> **Your goal**:
In the records below, find each line that holds "recoloured" and return it.

> **Spatial object tracking data**:
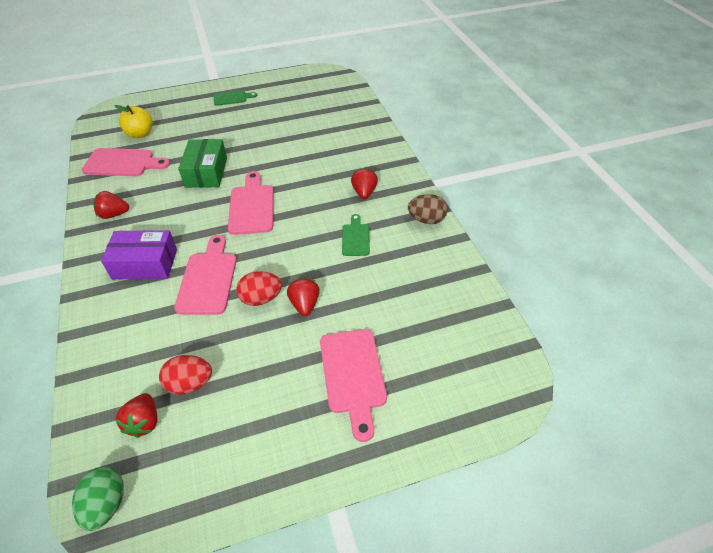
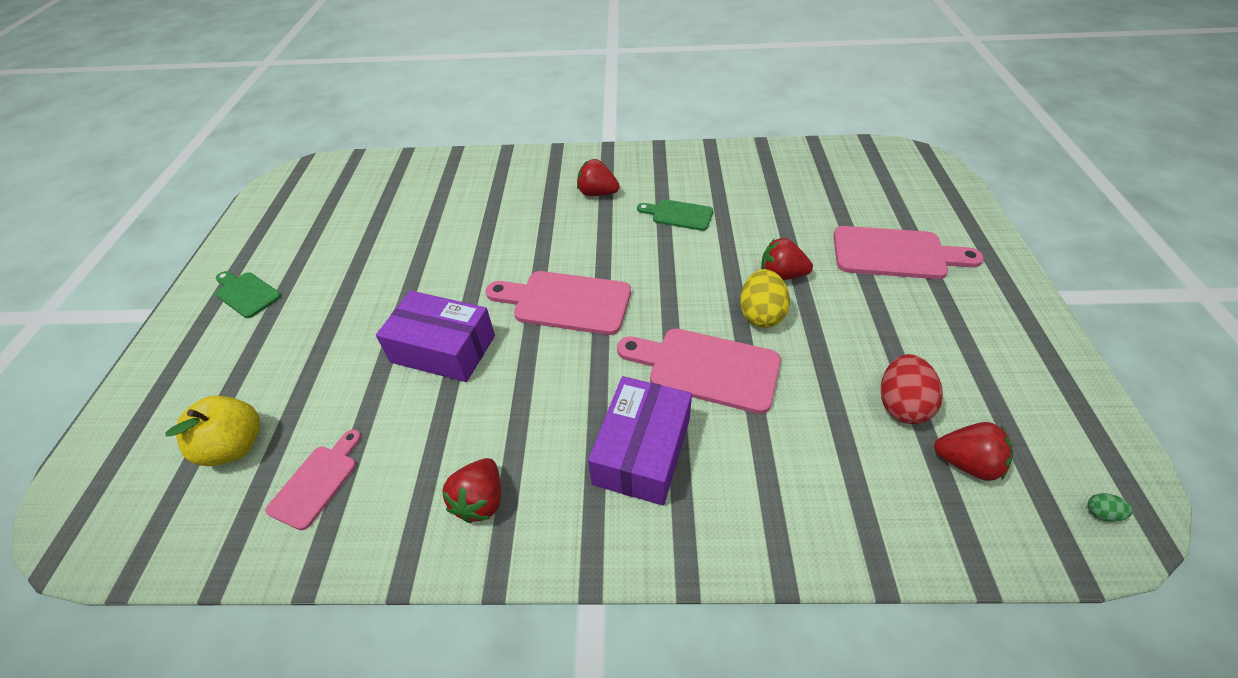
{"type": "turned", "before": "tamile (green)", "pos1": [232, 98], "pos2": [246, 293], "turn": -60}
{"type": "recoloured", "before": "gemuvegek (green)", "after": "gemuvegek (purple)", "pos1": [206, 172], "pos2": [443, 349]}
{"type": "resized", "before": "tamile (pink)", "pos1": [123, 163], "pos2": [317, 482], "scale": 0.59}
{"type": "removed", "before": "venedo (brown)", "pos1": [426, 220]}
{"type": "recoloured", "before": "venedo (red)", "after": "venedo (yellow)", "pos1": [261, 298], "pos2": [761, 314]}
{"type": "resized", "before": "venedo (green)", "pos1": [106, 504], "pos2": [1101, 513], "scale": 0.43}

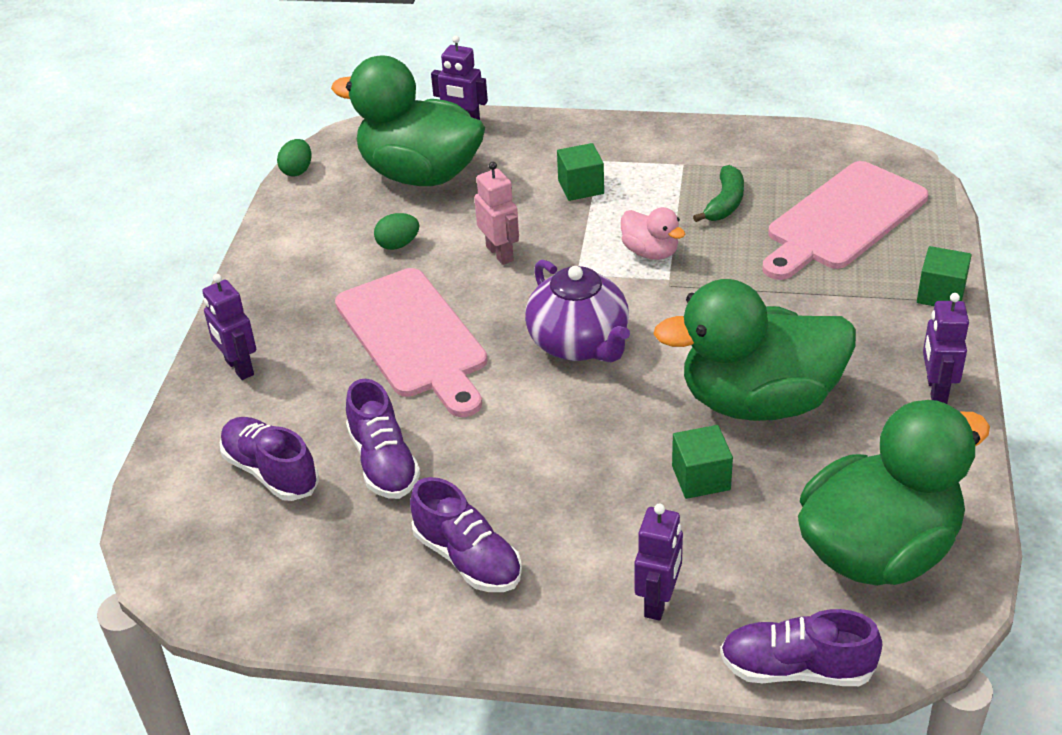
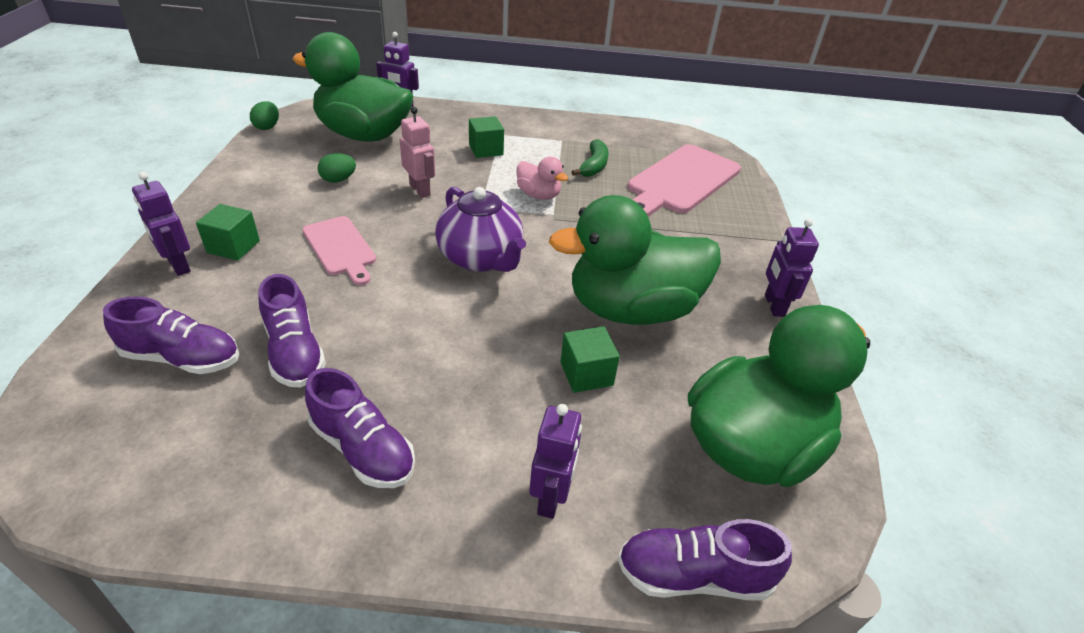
{"type": "moved", "before": "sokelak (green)", "pos1": [940, 294], "pos2": [233, 247]}
{"type": "resized", "before": "tamile (pink)", "pos1": [414, 338], "pos2": [340, 248], "scale": 0.59}
{"type": "turned", "before": "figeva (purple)", "pos1": [271, 471], "pos2": [182, 358], "turn": 150}

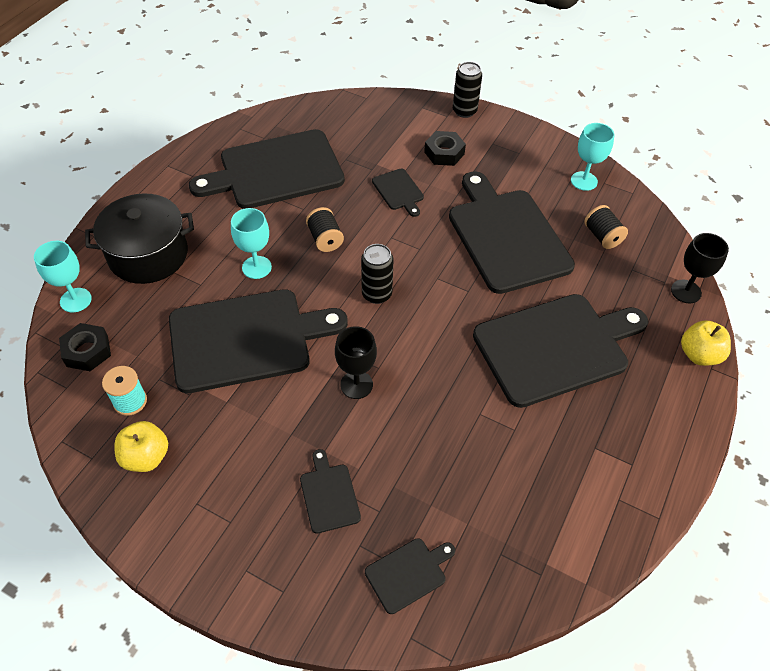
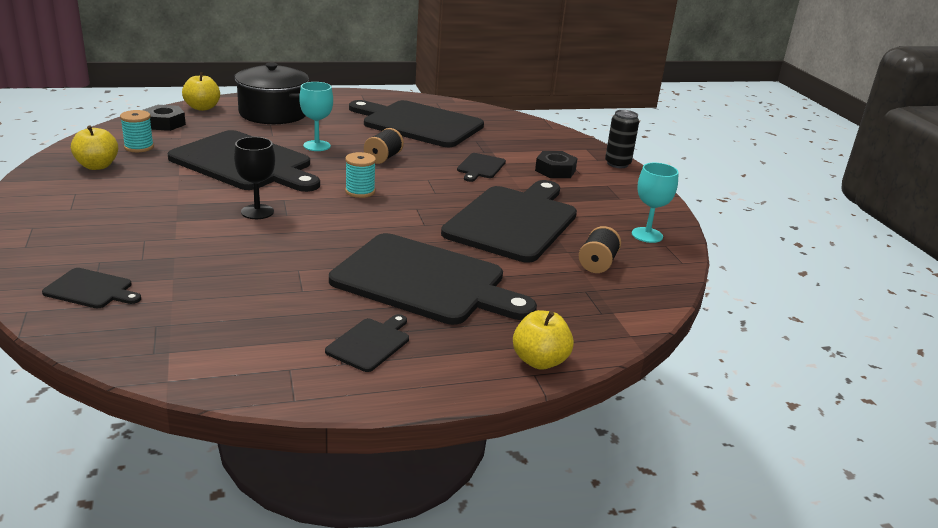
{"type": "removed", "before": "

> **Solution to this task**:
{"type": "recoloured", "before": "gemuvegek (green)", "after": "gemuvegek (purple)", "pos1": [206, 172], "pos2": [443, 349]}
{"type": "recoloured", "before": "venedo (red)", "after": "venedo (yellow)", "pos1": [261, 298], "pos2": [761, 314]}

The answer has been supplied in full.